_Problem details_. For the entries below, the expected answer is the line with "R10: 470k (CMP, VTH) -> 47k (CMP, VTH)", the line with "R8: 22k (IC1/PA0, VDD) -> 22k (VDD, VIN)", and every line between them, exactly as written, and nothing more.

_Listed records_.

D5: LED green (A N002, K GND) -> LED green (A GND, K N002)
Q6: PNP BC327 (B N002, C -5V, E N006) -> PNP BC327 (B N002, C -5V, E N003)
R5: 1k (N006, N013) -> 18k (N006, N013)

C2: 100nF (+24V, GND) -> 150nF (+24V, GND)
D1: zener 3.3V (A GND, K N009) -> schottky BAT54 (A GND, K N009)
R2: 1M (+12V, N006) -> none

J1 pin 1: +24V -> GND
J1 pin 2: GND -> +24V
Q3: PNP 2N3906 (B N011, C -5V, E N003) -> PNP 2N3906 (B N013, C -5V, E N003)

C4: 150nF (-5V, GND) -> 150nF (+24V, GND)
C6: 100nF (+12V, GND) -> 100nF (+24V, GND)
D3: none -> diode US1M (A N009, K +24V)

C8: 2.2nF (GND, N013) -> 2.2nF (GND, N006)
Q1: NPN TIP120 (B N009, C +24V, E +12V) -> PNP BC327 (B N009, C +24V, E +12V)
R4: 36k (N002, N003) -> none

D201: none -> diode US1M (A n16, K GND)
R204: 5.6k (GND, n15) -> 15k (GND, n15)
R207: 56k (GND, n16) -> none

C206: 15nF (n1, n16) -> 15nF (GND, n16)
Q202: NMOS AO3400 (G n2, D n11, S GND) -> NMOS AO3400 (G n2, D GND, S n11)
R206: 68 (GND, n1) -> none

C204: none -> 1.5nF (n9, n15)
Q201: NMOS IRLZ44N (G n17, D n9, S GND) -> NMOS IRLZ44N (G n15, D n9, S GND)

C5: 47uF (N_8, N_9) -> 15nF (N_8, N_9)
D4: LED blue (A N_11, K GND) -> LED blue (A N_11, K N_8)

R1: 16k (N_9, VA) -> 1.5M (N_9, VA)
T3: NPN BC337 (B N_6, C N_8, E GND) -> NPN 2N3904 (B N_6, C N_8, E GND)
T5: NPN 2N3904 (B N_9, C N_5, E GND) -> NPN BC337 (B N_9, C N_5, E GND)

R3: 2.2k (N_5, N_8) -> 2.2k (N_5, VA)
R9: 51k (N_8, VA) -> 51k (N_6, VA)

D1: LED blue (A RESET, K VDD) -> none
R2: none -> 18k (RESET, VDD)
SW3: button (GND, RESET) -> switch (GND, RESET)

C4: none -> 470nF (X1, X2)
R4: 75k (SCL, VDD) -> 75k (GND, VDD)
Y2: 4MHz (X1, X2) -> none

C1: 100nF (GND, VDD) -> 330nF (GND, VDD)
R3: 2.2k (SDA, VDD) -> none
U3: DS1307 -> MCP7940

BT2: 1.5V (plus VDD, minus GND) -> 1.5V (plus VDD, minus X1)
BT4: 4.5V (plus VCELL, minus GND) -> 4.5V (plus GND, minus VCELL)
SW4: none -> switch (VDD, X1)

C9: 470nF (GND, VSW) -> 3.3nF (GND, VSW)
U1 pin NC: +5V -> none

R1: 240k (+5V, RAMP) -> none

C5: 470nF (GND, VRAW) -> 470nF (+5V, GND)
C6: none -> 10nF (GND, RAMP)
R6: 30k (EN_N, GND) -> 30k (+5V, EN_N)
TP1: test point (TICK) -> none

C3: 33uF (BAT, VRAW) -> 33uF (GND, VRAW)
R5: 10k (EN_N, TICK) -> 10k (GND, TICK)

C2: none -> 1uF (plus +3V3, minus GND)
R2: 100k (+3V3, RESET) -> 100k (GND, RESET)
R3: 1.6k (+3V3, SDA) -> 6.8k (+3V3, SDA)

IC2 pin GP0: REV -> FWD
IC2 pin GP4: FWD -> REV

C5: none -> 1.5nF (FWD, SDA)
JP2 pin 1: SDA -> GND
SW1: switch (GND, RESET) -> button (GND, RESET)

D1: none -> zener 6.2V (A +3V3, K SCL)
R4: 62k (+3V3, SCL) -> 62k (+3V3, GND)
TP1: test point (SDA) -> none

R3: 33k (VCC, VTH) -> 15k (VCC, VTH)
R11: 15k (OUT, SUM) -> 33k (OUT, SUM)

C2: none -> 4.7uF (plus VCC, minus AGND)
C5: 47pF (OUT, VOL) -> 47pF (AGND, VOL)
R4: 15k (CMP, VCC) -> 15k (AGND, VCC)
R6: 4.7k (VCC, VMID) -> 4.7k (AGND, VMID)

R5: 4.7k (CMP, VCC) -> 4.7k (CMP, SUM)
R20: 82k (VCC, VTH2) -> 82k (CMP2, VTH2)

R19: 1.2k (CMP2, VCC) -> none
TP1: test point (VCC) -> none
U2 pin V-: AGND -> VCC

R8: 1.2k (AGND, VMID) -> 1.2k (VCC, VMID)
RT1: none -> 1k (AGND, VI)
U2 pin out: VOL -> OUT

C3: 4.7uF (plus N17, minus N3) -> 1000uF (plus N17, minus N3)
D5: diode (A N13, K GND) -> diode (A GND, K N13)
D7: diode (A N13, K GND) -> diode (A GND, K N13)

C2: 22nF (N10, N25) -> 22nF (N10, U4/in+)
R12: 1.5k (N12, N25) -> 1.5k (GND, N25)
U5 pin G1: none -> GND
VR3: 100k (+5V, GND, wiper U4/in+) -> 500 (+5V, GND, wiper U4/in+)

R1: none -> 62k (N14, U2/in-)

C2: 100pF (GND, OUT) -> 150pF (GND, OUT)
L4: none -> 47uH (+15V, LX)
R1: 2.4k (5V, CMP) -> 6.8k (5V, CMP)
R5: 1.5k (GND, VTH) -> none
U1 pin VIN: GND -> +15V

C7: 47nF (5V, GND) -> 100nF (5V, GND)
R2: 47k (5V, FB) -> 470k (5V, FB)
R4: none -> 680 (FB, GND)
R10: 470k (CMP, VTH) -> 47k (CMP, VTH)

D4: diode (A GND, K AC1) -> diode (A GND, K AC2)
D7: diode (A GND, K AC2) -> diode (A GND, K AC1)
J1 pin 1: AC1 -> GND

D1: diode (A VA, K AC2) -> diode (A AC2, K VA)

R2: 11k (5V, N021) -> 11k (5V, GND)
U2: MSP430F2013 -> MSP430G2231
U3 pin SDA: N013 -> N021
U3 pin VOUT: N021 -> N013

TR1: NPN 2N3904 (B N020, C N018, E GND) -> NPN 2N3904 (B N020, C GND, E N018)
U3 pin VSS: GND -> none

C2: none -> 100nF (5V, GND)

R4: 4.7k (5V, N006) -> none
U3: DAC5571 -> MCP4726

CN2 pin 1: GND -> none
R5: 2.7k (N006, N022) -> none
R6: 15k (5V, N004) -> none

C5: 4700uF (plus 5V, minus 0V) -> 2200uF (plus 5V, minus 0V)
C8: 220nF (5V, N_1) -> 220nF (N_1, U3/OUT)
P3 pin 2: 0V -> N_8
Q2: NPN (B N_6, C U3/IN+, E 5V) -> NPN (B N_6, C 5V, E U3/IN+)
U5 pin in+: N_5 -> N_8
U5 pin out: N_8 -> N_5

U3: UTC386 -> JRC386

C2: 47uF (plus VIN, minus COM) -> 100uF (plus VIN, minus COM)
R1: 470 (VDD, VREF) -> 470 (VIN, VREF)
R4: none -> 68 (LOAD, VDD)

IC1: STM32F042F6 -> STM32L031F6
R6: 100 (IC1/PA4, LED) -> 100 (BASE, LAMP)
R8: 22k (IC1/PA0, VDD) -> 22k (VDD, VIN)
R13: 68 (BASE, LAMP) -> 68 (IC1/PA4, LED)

_Answer box_.
R10: 470k (CMP, VTH) -> 47k (CMP, VTH)

D4: diode (A GND, K AC1) -> diode (A GND, K AC2)
D7: diode (A GND, K AC2) -> diode (A GND, K AC1)
J1 pin 1: AC1 -> GND

D1: diode (A VA, K AC2) -> diode (A AC2, K VA)

R2: 11k (5V, N021) -> 11k (5V, GND)
U2: MSP430F2013 -> MSP430G2231
U3 pin SDA: N013 -> N021
U3 pin VOUT: N021 -> N013

TR1: NPN 2N3904 (B N020, C N018, E GND) -> NPN 2N3904 (B N020, C GND, E N018)
U3 pin VSS: GND -> none

C2: none -> 100nF (5V, GND)

R4: 4.7k (5V, N006) -> none
U3: DAC5571 -> MCP4726

CN2 pin 1: GND -> none
R5: 2.7k (N006, N022) -> none
R6: 15k (5V, N004) -> none

C5: 4700uF (plus 5V, minus 0V) -> 2200uF (plus 5V, minus 0V)
C8: 220nF (5V, N_1) -> 220nF (N_1, U3/OUT)
P3 pin 2: 0V -> N_8
Q2: NPN (B N_6, C U3/IN+, E 5V) -> NPN (B N_6, C 5V, E U3/IN+)
U5 pin in+: N_5 -> N_8
U5 pin out: N_8 -> N_5

U3: UTC386 -> JRC386

C2: 47uF (plus VIN, minus COM) -> 100uF (plus VIN, minus COM)
R1: 470 (VDD, VREF) -> 470 (VIN, VREF)
R4: none -> 68 (LOAD, VDD)

IC1: STM32F042F6 -> STM32L031F6
R6: 100 (IC1/PA4, LED) -> 100 (BASE, LAMP)
R8: 22k (IC1/PA0, VDD) -> 22k (VDD, VIN)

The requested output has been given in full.